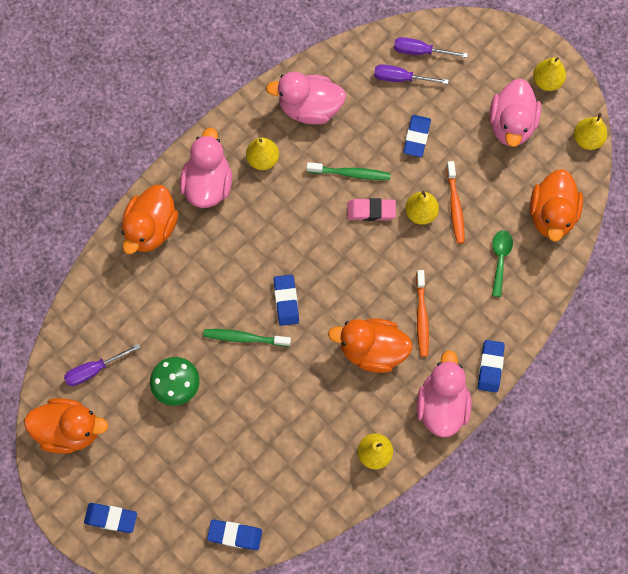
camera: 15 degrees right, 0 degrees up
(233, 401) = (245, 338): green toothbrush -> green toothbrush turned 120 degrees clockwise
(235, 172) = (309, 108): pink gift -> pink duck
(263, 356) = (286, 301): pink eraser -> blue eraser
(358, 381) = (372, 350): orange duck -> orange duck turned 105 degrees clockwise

---

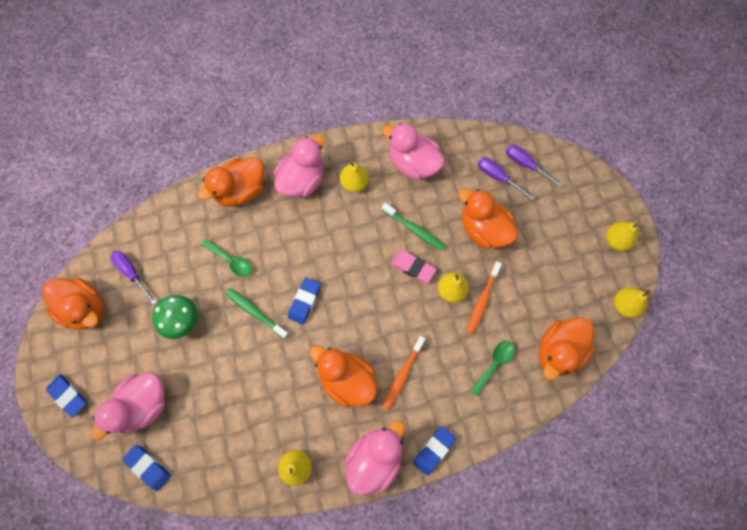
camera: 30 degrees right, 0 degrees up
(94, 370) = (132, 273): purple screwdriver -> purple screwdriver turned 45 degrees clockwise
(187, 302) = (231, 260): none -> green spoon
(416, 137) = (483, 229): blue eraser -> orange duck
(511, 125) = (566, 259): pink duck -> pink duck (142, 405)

==

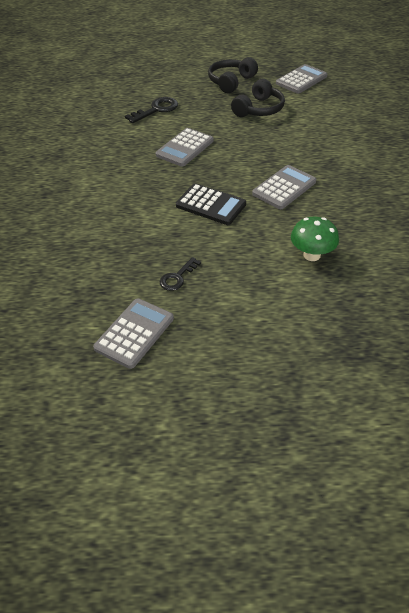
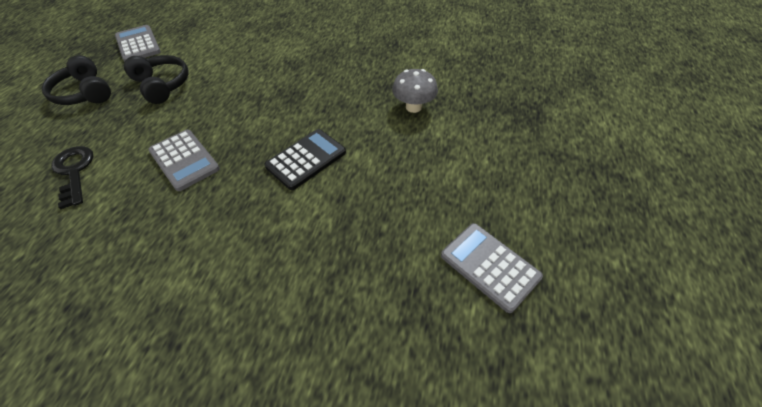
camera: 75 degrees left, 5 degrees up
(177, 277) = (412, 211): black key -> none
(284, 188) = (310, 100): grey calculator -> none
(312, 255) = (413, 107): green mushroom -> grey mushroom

■ Job item
When the line with "(284, 188) = (310, 100): grey" is reached in the data above, start copying there, and copy each line exactly until the line with "(312, 255) = (413, 107): green" has been copied; copy nothing else.

■ Output of the task
(284, 188) = (310, 100): grey calculator -> none
(312, 255) = (413, 107): green mushroom -> grey mushroom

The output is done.